Stored records =
◆ ◆ ◆
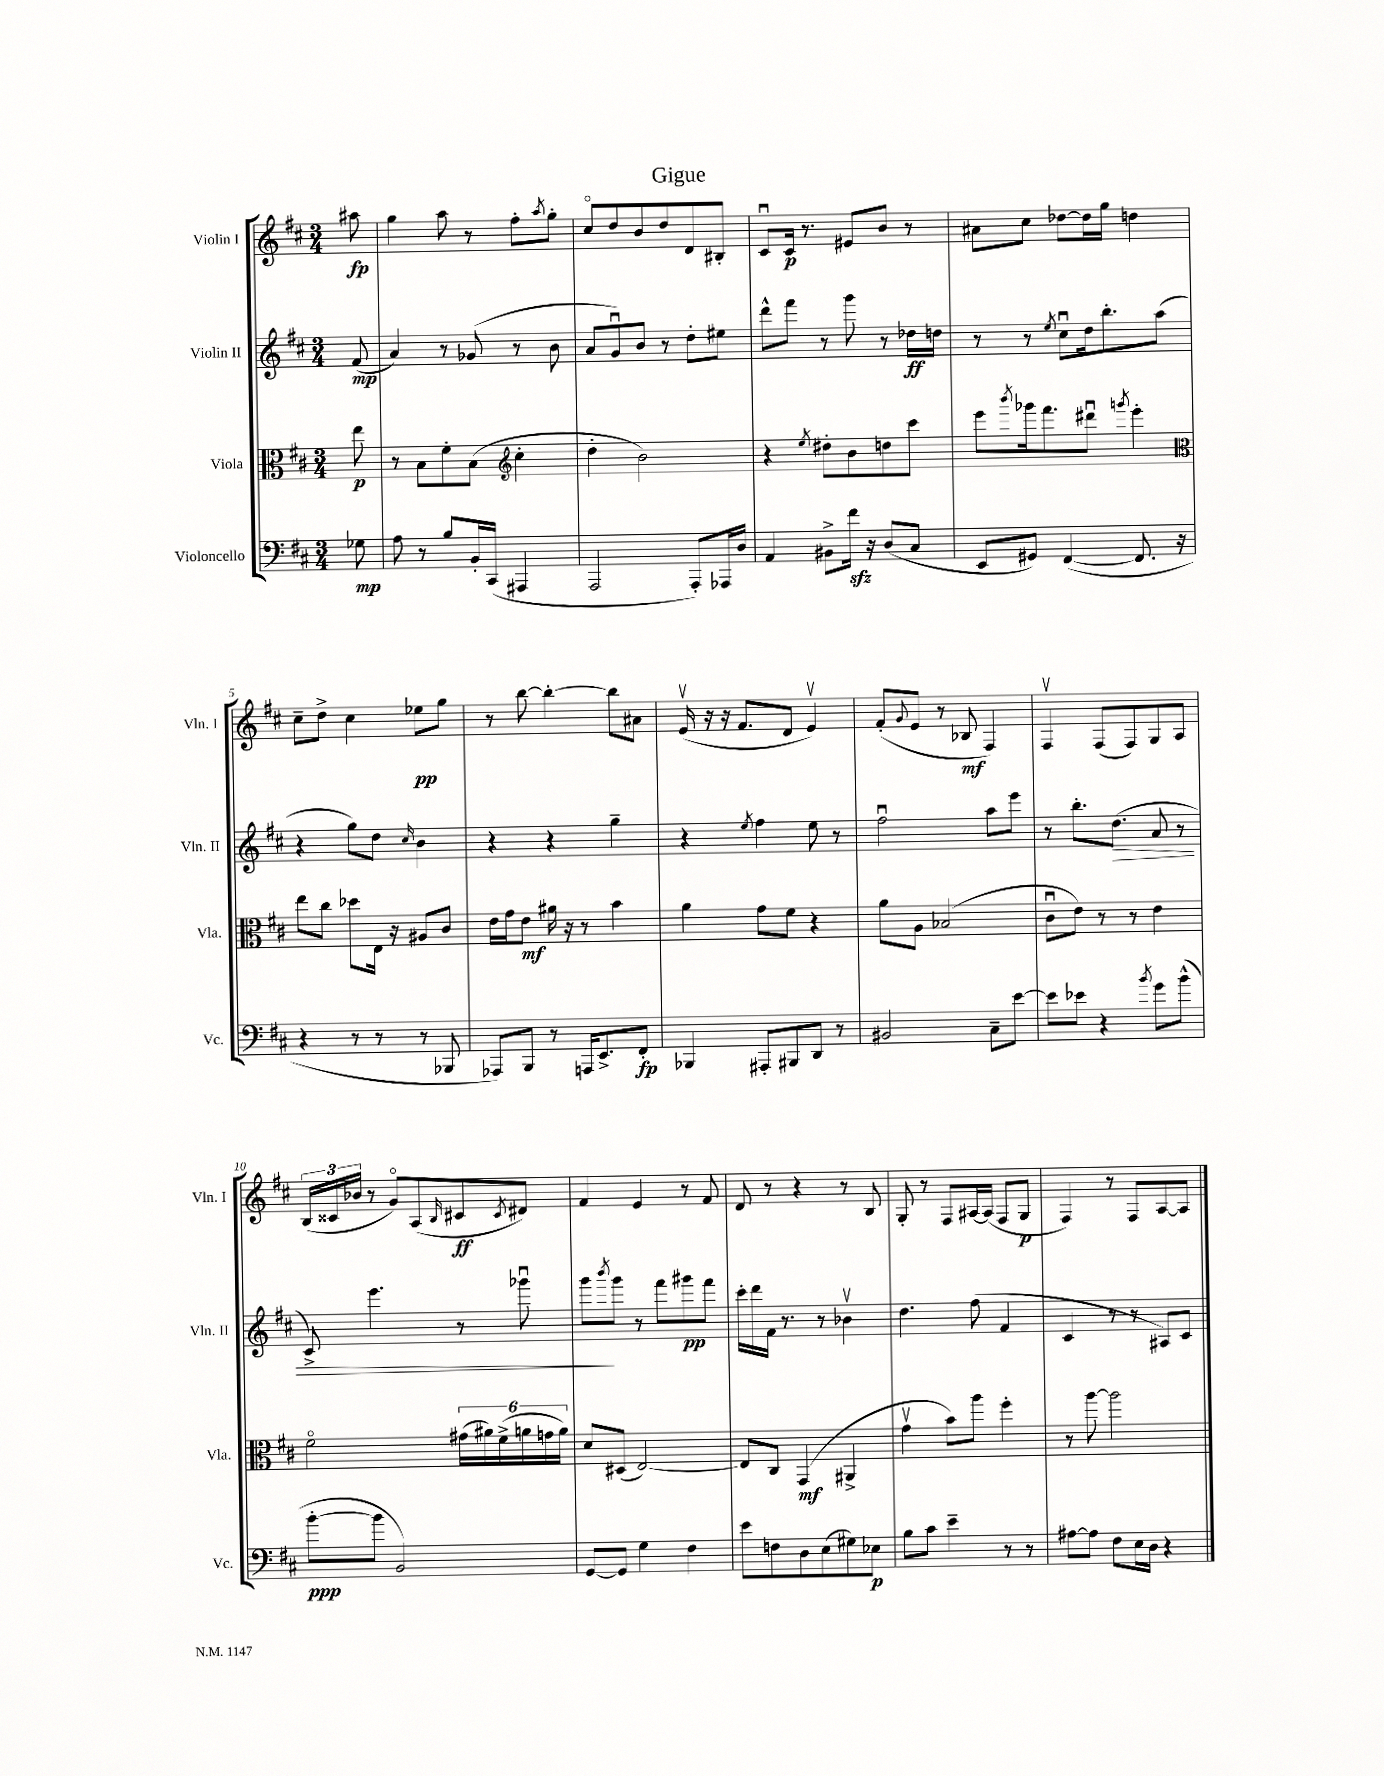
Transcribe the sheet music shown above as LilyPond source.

\header { title = "Gigue" }
<<
\new StaffGroup <<
\new Staff = "s0" \with { instrumentName = "Violin I" shortInstrumentName = "Vln. I" } {
    \clef treble \key d \major \numericTimeSignature \time 3/4 \partial 8
    ais''8\fp |
    g''4 a''8 r8 fis''8-. \acciaccatura { a''8 } g''8-. |
    cis''8\flageolet d''8 b'8 d''8 d'8 bis8-. |
    cis'8\downbow cis'16\p r8. eis'8 b'8 r8 |
    ais'8 cis''8 des''8~ des''16 g''16 d''4 |
    cis''8-- d''8-> cis''4 ees''8\pp g''8 |
    r8 b''8~ b''4~-. b''8 ais'8 |
    e'16\upbow( r16 r16 fis'8. d'8 e'4\upbow) |
    fis'8-.( \appoggiatura { g'8 } e'8 r8 bes8\mf fis4) |
    fis4\upbow fis8( fis8) g8 a8 |
    \tuplet 3/2 { b16( cisis'16 bes'16 } r8 g'8\flageolet) a8( \grace { b16 } cis'8\ff \acciaccatura { cis'8 } dis'8) |
    fis'4 e'4 r8 fis'8 |
    d'8 r8 r4 r8 b8 |
    g8-. r8 fis8 ais16~ ais16( fis8 g8\p |
    fis4) r8 fis8 a8~ a8 \bar "|." |
}
\new Staff = "s1" \with { instrumentName = "Violin II" shortInstrumentName = "Vln. II" } {
    \clef treble \key d \major \numericTimeSignature \time 3/4 \partial 8
    fis'8\mp( |
    a'4) r8 ges'8( r8 b'8 |
    a'8 g'8\downbow) b'8 r8 d''8-. eis''8 |
    d'''8-^ fis'''8 r8 g'''8 r8 des''16\ff d''16 |
    r8 r8 \acciaccatura { e''8 } cis''8\downbow d''16 b''8.-. a''8( |
    r4 g''8) d''8 \grace { cis''16 } b'4 |
    r4 r4 g''4-- |
    r4 \acciaccatura { e''8 } fis''4 e''8 r8 |
    fis''2\downbow a''8 e'''8 |
    r8 b''8.-. d''8.\>( a'8 r8 |
    cis'8->) e'''4. r8 ges'''8\downbow |
    g'''8\! \acciaccatura { b'''8 } g'''8 r8 fis'''8 gis'''8\pp fis'''8 |
    cis'''16-. d'''16 fis'16 r8. r8 bes'4\upbow |
    d''4. fis''8( fis'4 |
    cis'4 r8 r8 ais8) cis'8 \bar "|." |
}
\new Staff = "s2" \with { instrumentName = "Viola" shortInstrumentName = "Vla." } {
    \clef alto \key d \major \numericTimeSignature \time 3/4 \partial 8
    e''8\p |
    r8 b8 fis'8-. b8( \clef treble cis''4-. |
    d''4-. b'2) |
    r4 \acciaccatura { e''8 } dis''8-. b'8 d''8 cis'''8 |
    e'''8 \acciaccatura { b'''8 } ges'''16 fis'''8. dis'''8\downbow \acciaccatura { g'''8 } e'''4-. |
    \clef alto e''8 cis''8 des''8 e16 r16 ais8 cis'8 |
    e'16 g'16 e'8\mf ais'16 r16 r8 b'4 |
    a'4 g'8 fis'8 r4 |
    a'8 a8 bes2( |
    cis'8\downbow e'8) r8 r8 e'4 |
    fis'2\flageolet \tuplet 6/4 { gis'16( ais'16) fis'16->( a'16 g'16 a'16) } |
    d'8 dis8( e2~) |
    e8 cis8 g,4\mf( ais,4-> |
    g'4\upbow b'8) a''8 fis''4-. |
    r8 a''8~ a''2 \bar "|." |
}
\new Staff = "s3" \with { instrumentName = "Violoncello" shortInstrumentName = "Vc." } {
    \clef bass \key d \major \numericTimeSignature \time 3/4 \partial 8
    ges8\mp |
    a8 r8 b8 b,16-. cis,16( ais,,4 |
    a,,2 a,,8-.) aes,,16 d16 |
    a,4 bis,8-> fis'16\sfz r16 d8( cis8 |
    e,8 gis,8) fis,4~( fis,8. r16 |
    r4 r8 r8 r8 bes,,8 |
    aes,,8) b,,8 r8 a,,16 e,8.-> fis,8-.\fp |
    bes,,4 ais,,8-. bis,,8 d,8 r8 |
    bis,2 cis8-- e'8~ |
    e'8 ees'8 r4 \acciaccatura { b'8 } g'8 b'8-^( |
    b'8~-.\ppp b'8 b,2) |
    g,8~ g,8 g4 fis4 |
    e'8 f8 d8 e8( gis8) ees8\p |
    b8 cis'8 e'4-- r8 r8 |
    ais8~ ais8 fis8 e16 d16 r4 \bar "|." |
}
>>
>>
◆ ◆ ◆
List every line in the records above that contains the string "flageolet".

Result for this task =
    cis''8\flageolet d''8 b'8 d''8 d'8 bis8-. |
    \tuplet 3/2 { b16( cisis'16 bes'16 } r8 g'8\flageolet) a8( \grace { b16 } cis'8\ff \acciaccatura { cis'8 } dis'8) |
    fis'2\flageolet \tuplet 6/4 { gis'16( ais'16) fis'16->( a'16 g'16 a'16) } |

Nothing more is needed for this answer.